» **Requirement**
The output must match the entries below exactly, with pictures removed.

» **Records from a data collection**
────────────────────────────────────────

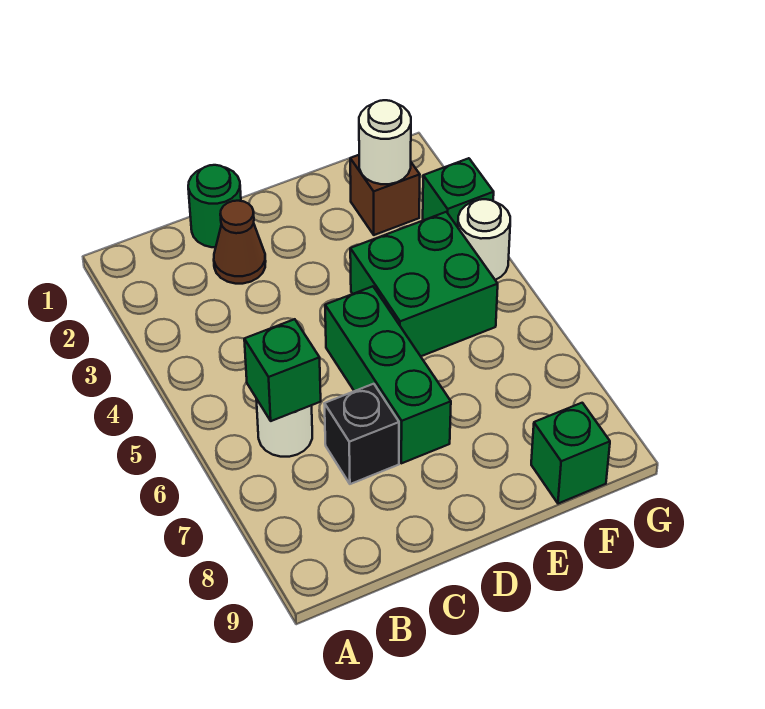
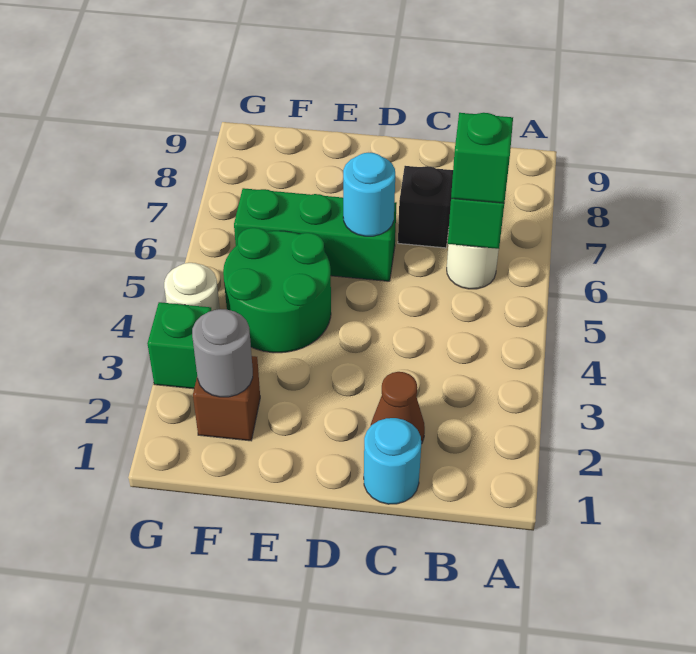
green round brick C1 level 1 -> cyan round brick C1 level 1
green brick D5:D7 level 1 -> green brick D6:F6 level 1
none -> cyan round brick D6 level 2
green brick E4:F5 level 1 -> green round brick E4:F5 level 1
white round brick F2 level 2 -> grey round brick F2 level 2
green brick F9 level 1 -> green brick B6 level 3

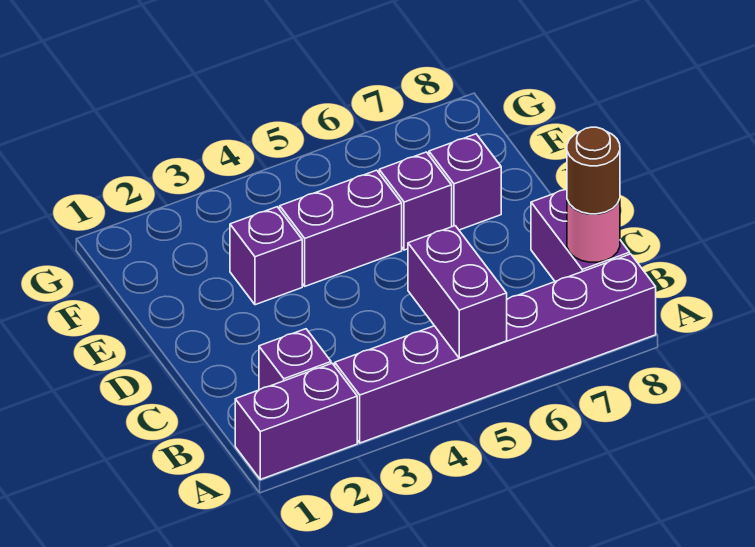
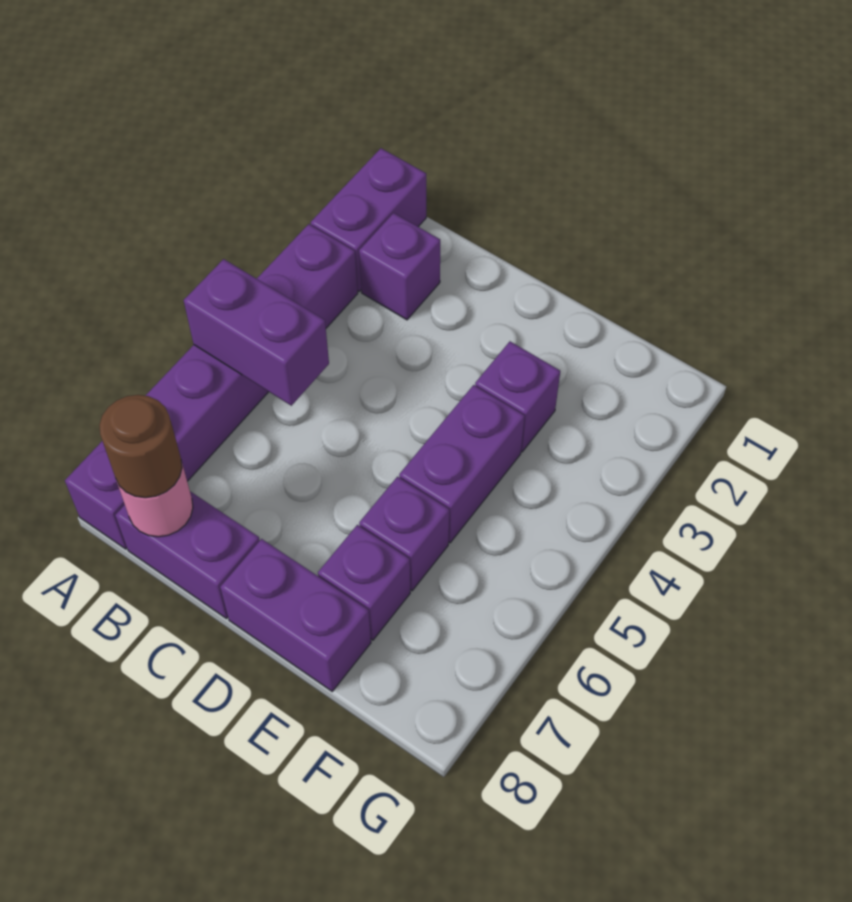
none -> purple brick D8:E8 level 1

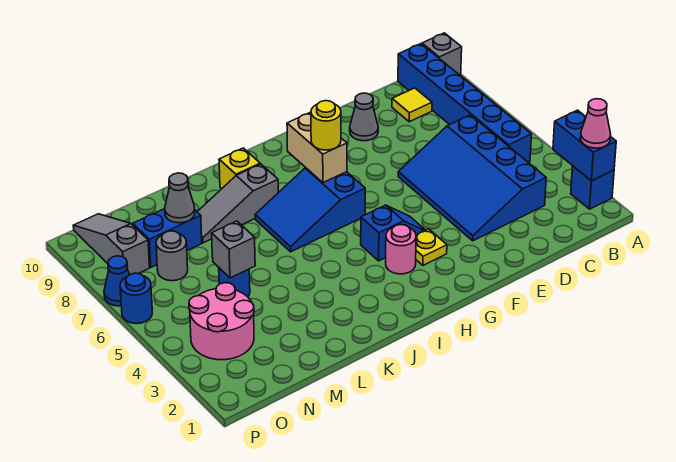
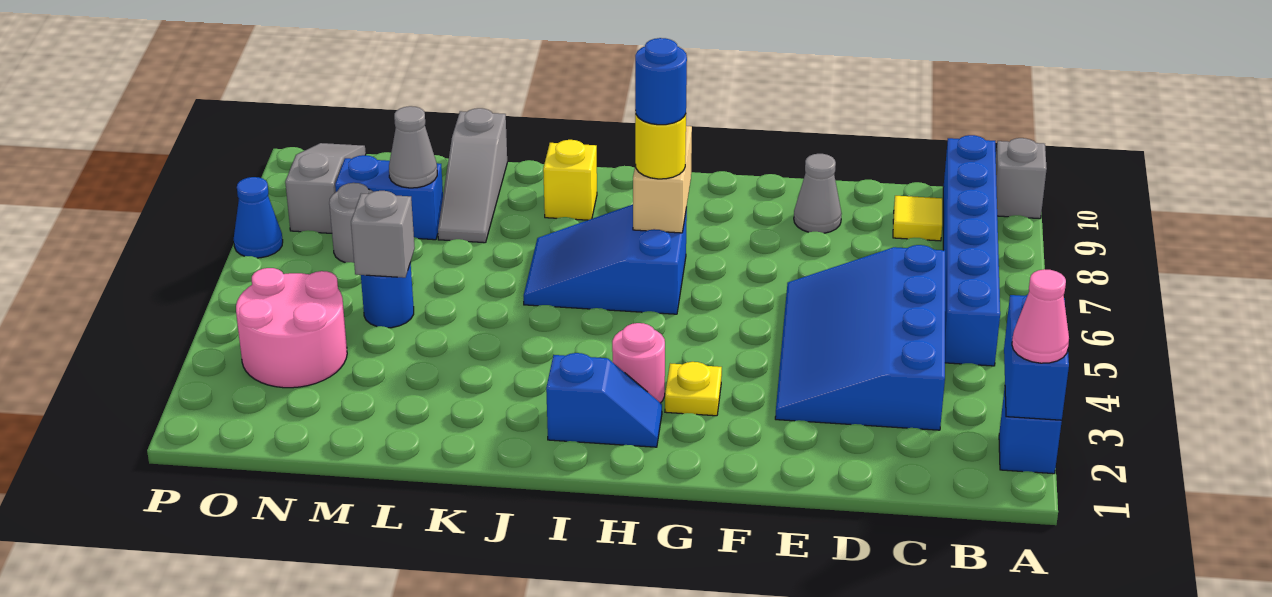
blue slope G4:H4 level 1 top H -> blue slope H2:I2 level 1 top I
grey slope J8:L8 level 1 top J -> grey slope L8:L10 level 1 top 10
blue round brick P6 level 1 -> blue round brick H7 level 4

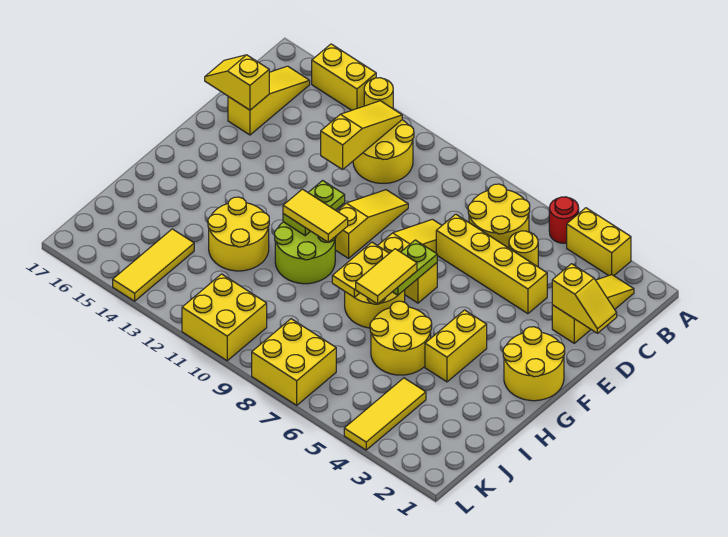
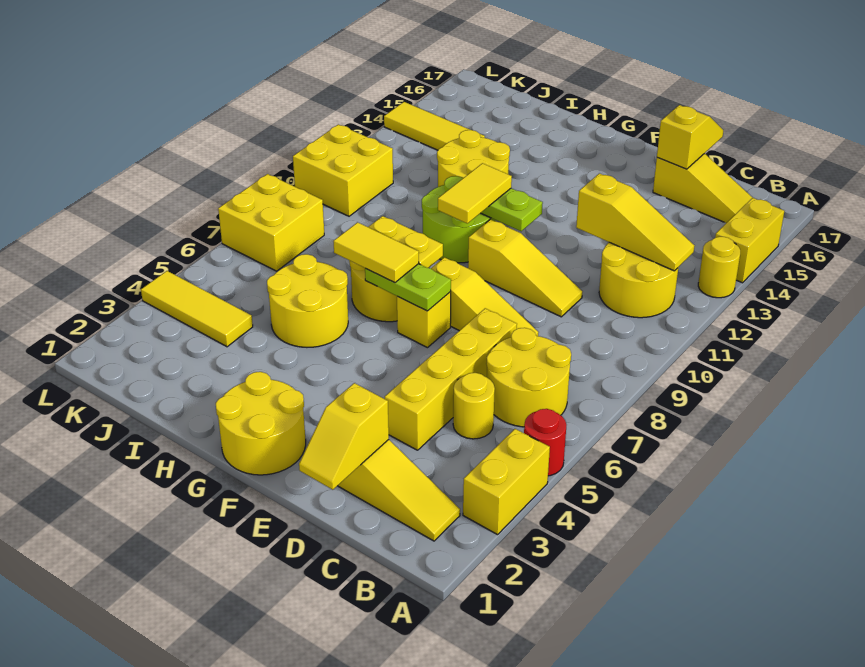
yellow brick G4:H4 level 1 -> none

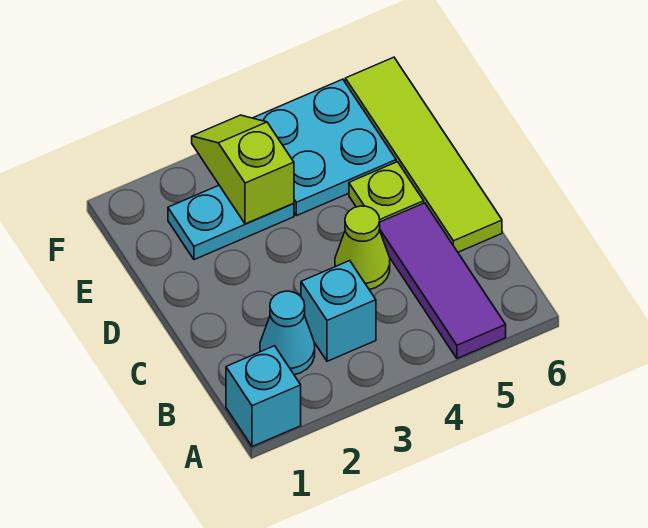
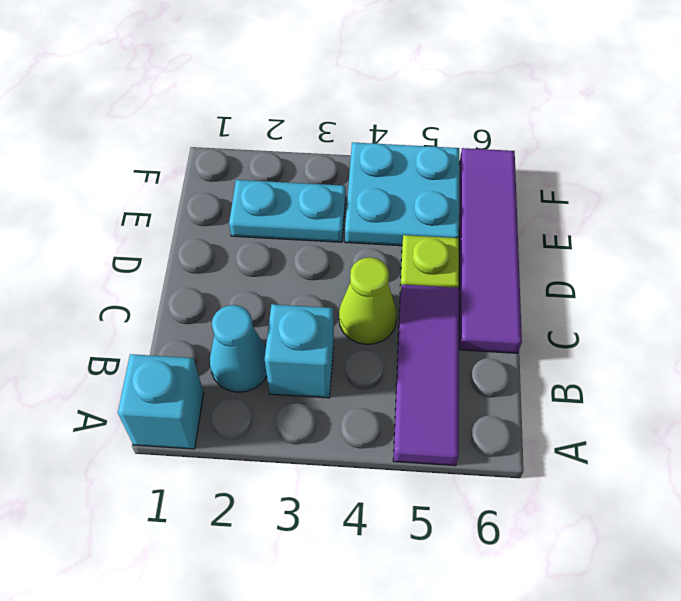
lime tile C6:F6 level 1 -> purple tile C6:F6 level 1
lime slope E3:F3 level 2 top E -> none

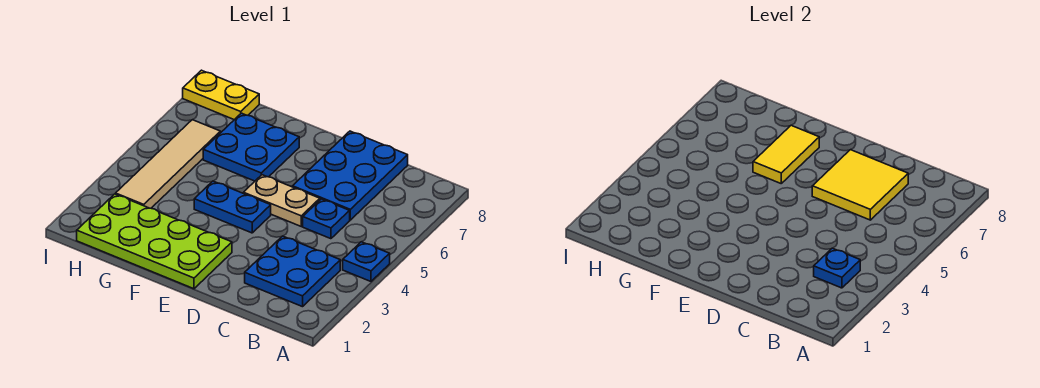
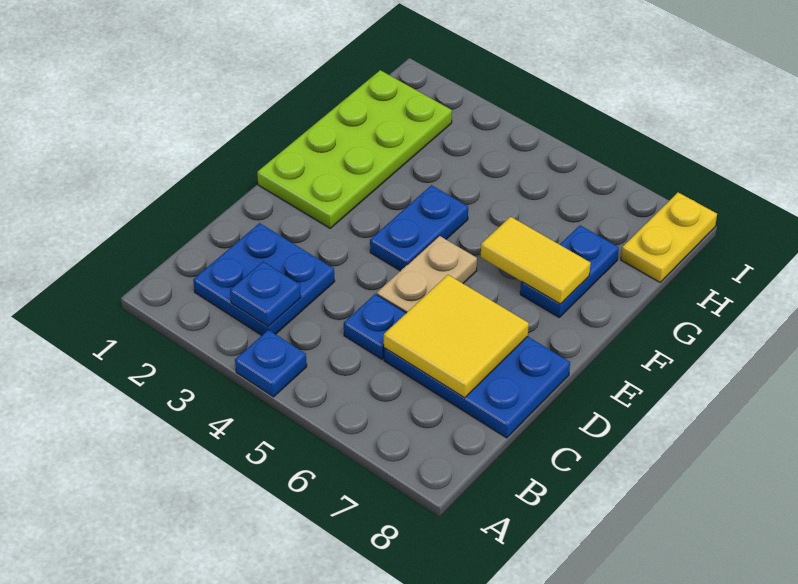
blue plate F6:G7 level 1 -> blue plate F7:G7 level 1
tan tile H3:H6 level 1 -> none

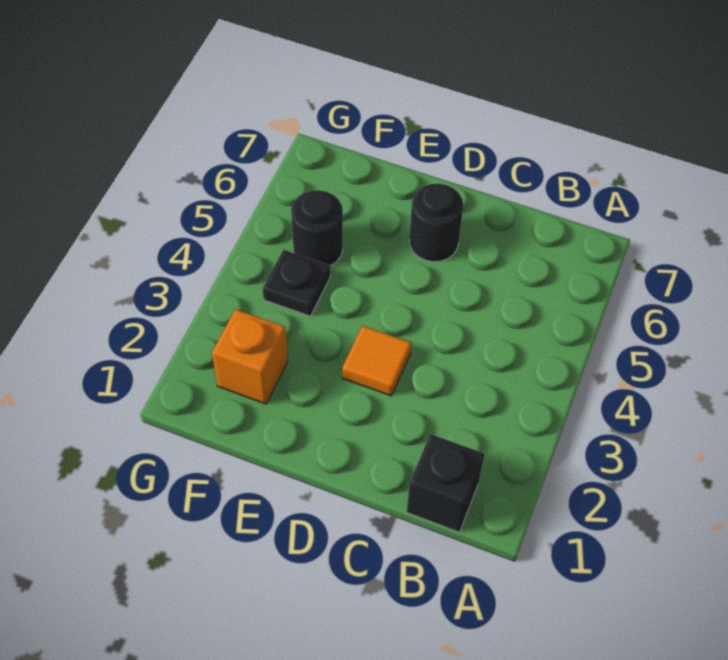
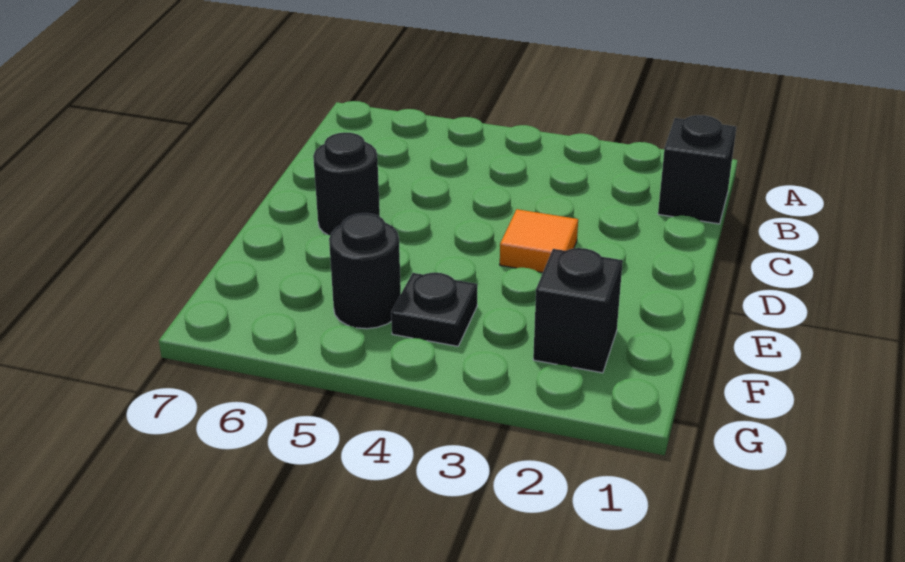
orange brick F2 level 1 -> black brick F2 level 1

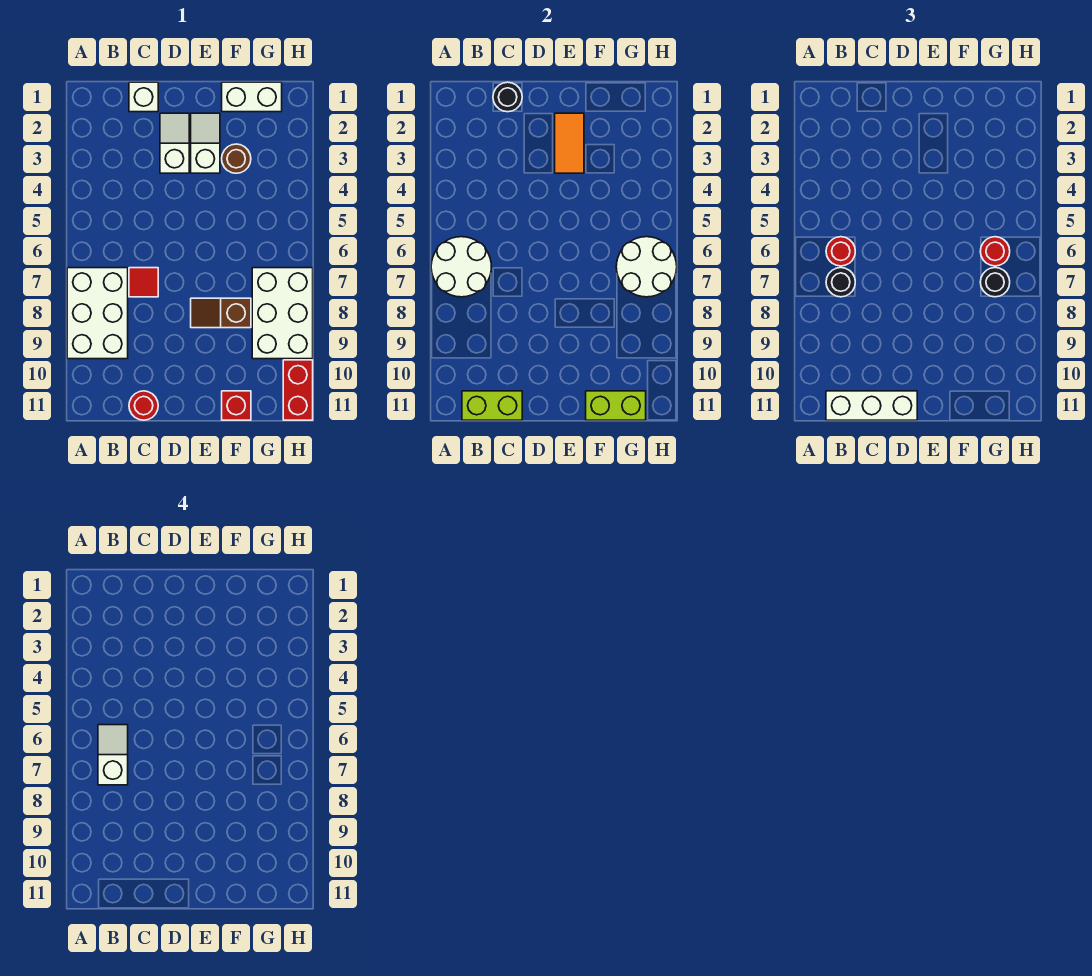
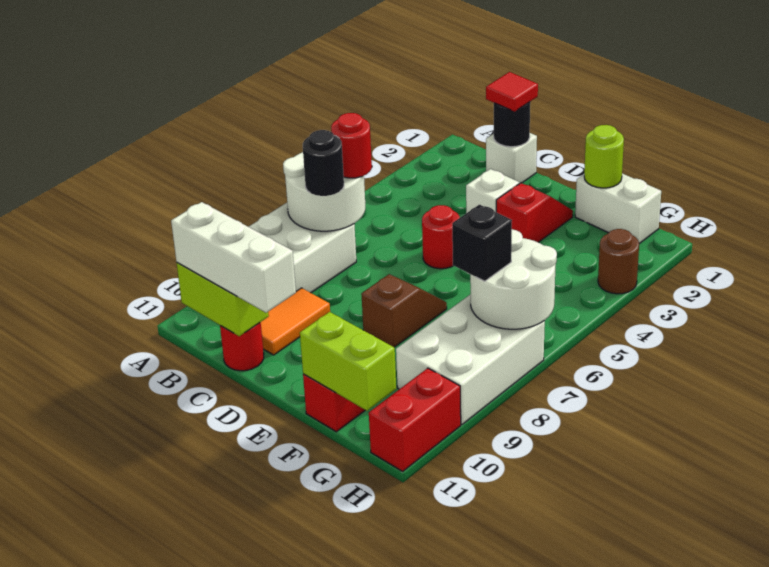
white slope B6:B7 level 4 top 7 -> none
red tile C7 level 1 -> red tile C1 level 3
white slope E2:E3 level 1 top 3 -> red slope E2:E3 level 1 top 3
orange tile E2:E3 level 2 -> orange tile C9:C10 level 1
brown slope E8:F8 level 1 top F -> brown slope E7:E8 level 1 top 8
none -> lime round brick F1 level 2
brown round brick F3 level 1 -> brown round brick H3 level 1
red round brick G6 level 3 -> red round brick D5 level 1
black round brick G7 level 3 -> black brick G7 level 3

────────────────────────────────────────

» **Response**
green round brick C1 level 1 -> cyan round brick C1 level 1
green brick D5:D7 level 1 -> green brick D6:F6 level 1
none -> cyan round brick D6 level 2
green brick E4:F5 level 1 -> green round brick E4:F5 level 1
white round brick F2 level 2 -> grey round brick F2 level 2
green brick F9 level 1 -> green brick B6 level 3

none -> purple brick D8:E8 level 1

blue slope G4:H4 level 1 top H -> blue slope H2:I2 level 1 top I
grey slope J8:L8 level 1 top J -> grey slope L8:L10 level 1 top 10
blue round brick P6 level 1 -> blue round brick H7 level 4

yellow brick G4:H4 level 1 -> none

lime tile C6:F6 level 1 -> purple tile C6:F6 level 1
lime slope E3:F3 level 2 top E -> none

blue plate F6:G7 level 1 -> blue plate F7:G7 level 1
tan tile H3:H6 level 1 -> none

orange brick F2 level 1 -> black brick F2 level 1

white slope B6:B7 level 4 top 7 -> none
red tile C7 level 1 -> red tile C1 level 3
white slope E2:E3 level 1 top 3 -> red slope E2:E3 level 1 top 3
orange tile E2:E3 level 2 -> orange tile C9:C10 level 1
brown slope E8:F8 level 1 top F -> brown slope E7:E8 level 1 top 8
none -> lime round brick F1 level 2
brown round brick F3 level 1 -> brown round brick H3 level 1
red round brick G6 level 3 -> red round brick D5 level 1
black round brick G7 level 3 -> black brick G7 level 3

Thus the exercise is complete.